# What needs to be done
Across the following data, state how many lines include the word "degrees". Provide the number alone.

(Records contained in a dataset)
• • •
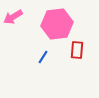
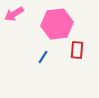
pink arrow: moved 1 px right, 3 px up
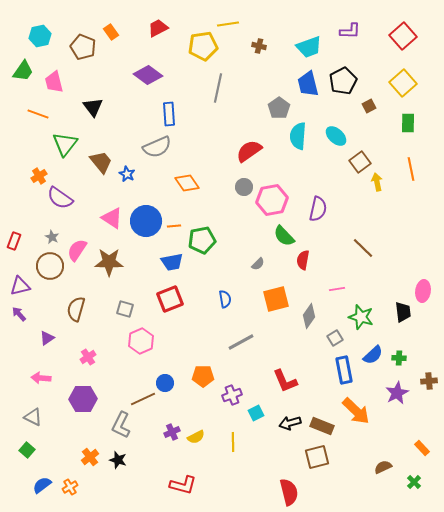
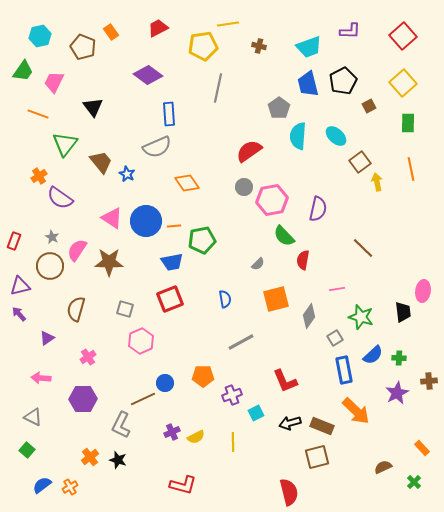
pink trapezoid at (54, 82): rotated 40 degrees clockwise
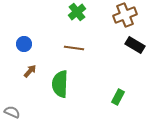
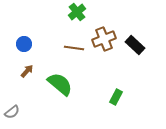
brown cross: moved 21 px left, 24 px down
black rectangle: rotated 12 degrees clockwise
brown arrow: moved 3 px left
green semicircle: rotated 128 degrees clockwise
green rectangle: moved 2 px left
gray semicircle: rotated 119 degrees clockwise
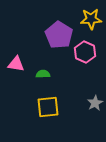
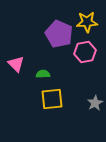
yellow star: moved 4 px left, 3 px down
purple pentagon: moved 1 px up; rotated 8 degrees counterclockwise
pink hexagon: rotated 25 degrees clockwise
pink triangle: rotated 36 degrees clockwise
yellow square: moved 4 px right, 8 px up
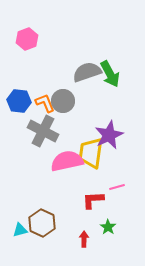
• • •
# Reply
7